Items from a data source
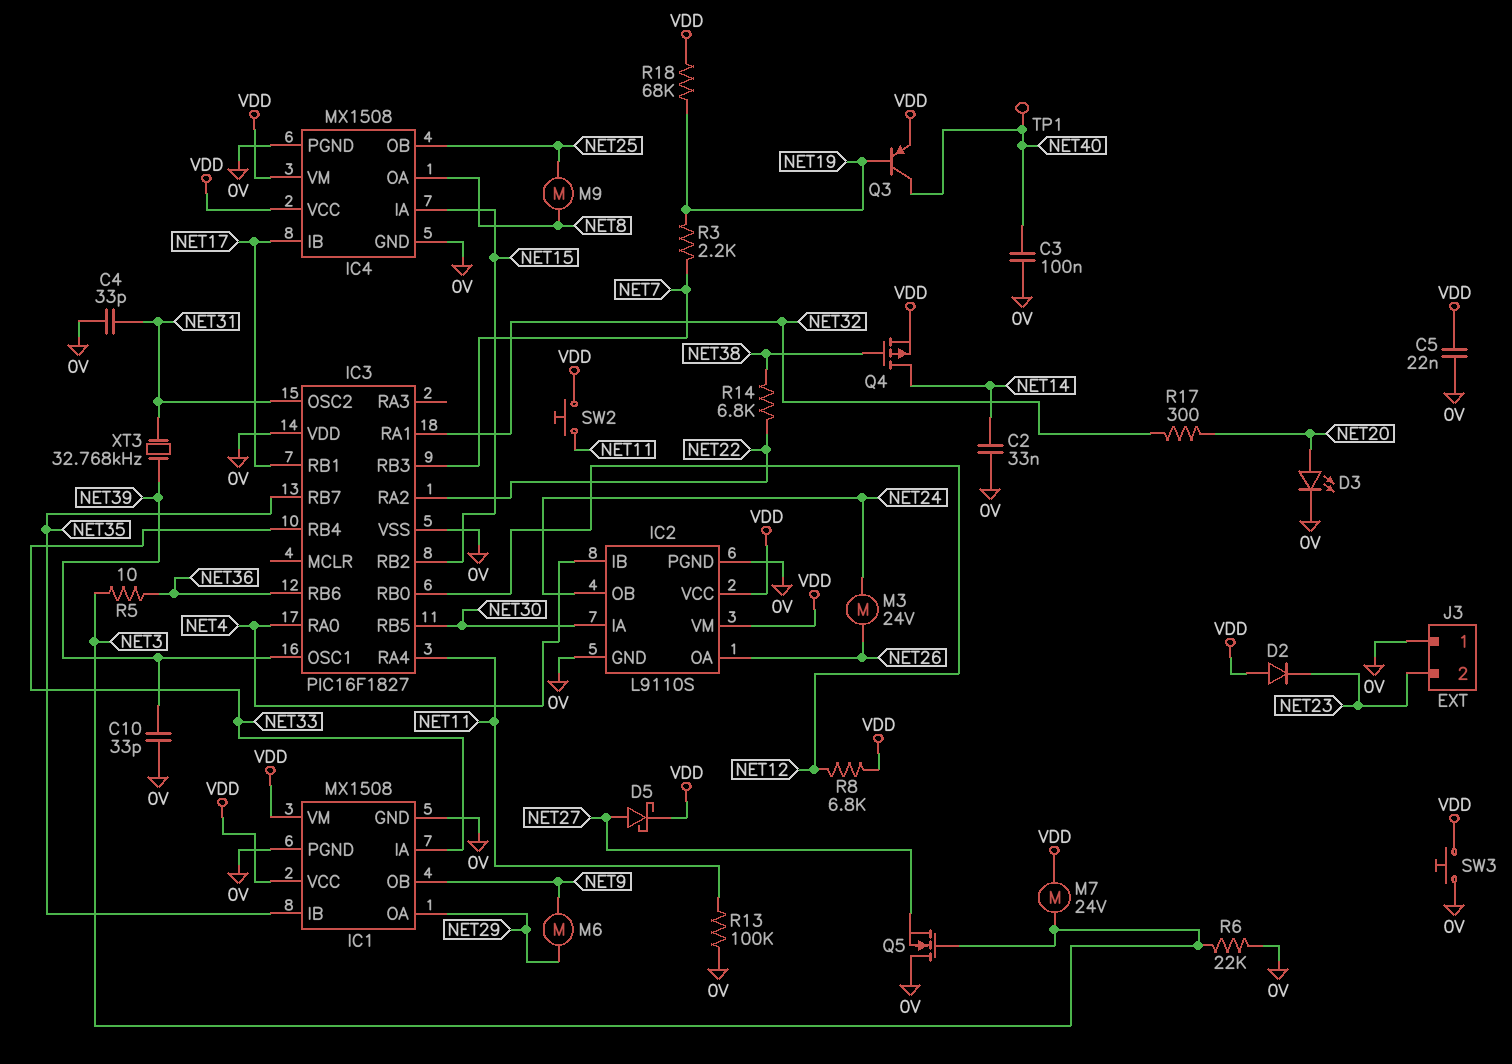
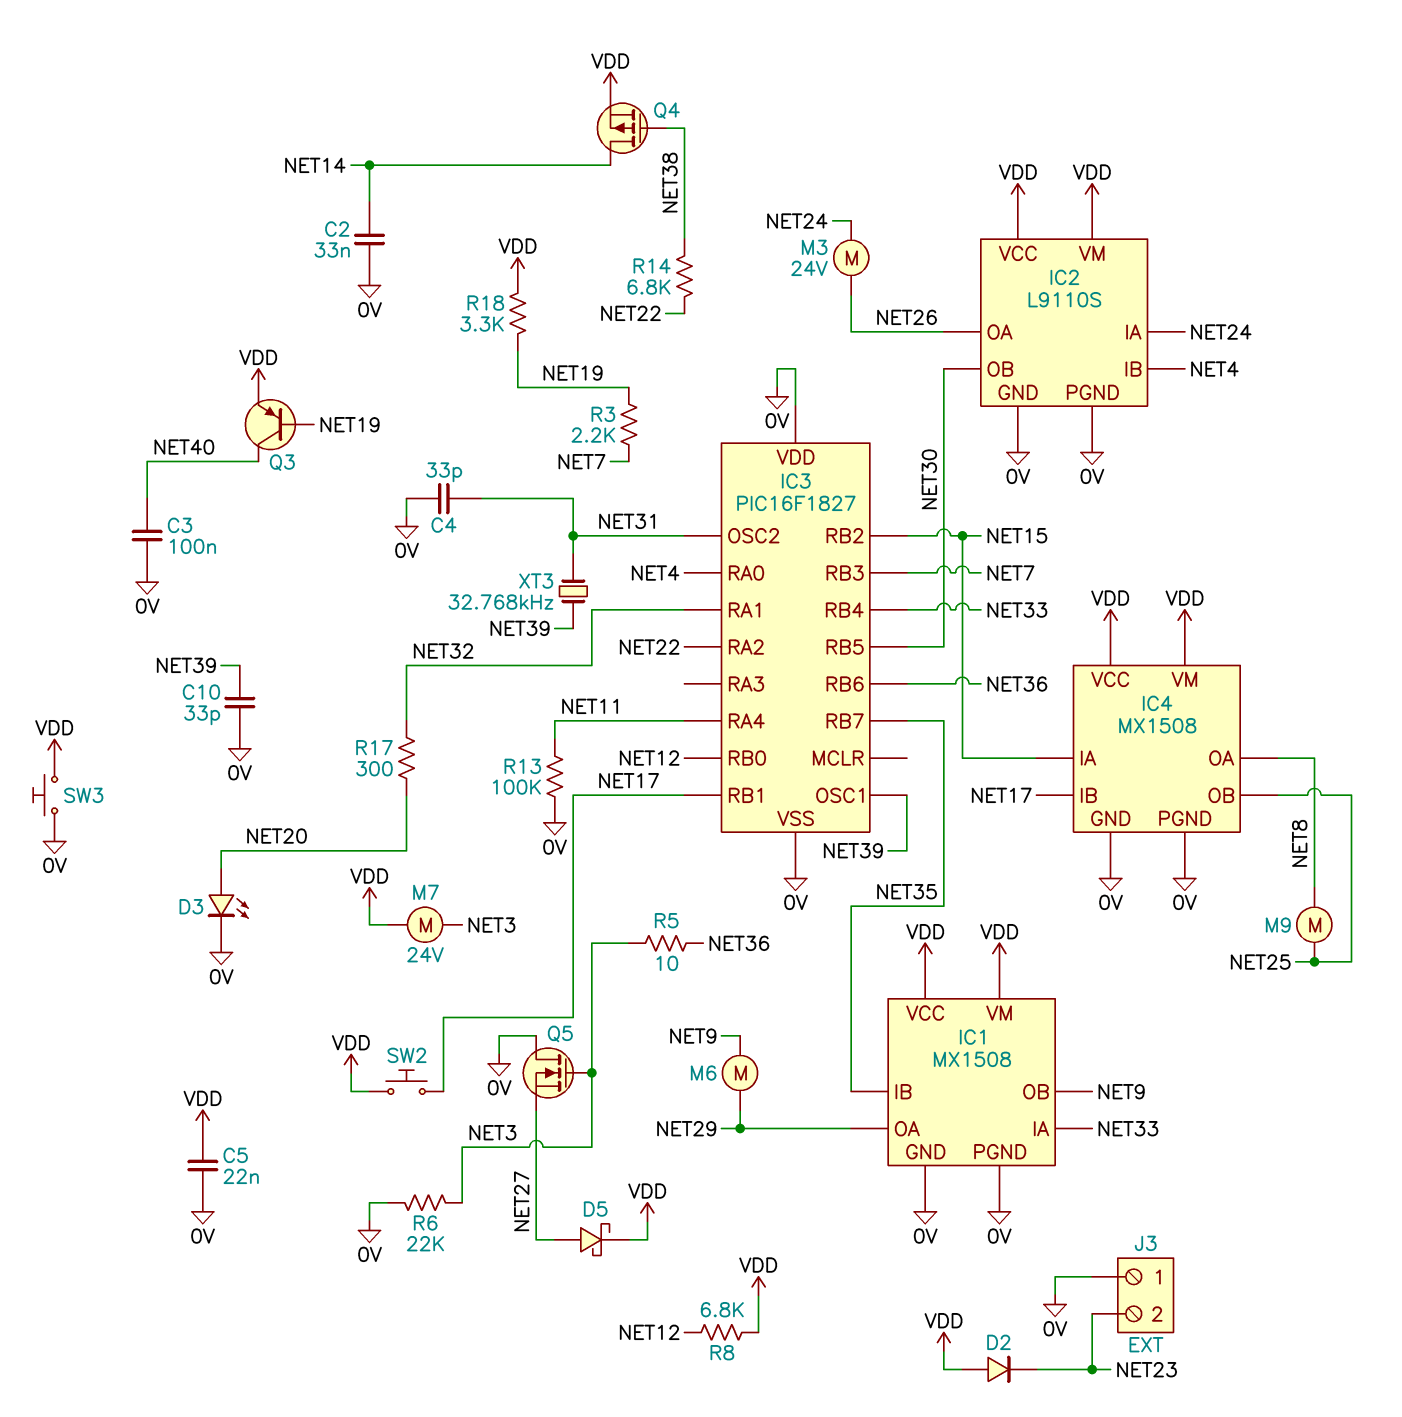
IC2 pin IA: NET30 -> NET24
IC2 pin OB: NET24 -> NET30
R18: 68k (NET19, VDD) -> 3.3k (NET19, VDD)
SW2: button (NET11, VDD) -> button (NET17, VDD)
TP1: test point (NET40) -> none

## EXERCISE
Although the records contain pictures, transcribe only their text, exactly as written.

## TASK RESULT
IC2 pin IA: NET30 -> NET24
IC2 pin OB: NET24 -> NET30
R18: 68k (NET19, VDD) -> 3.3k (NET19, VDD)
SW2: button (NET11, VDD) -> button (NET17, VDD)
TP1: test point (NET40) -> none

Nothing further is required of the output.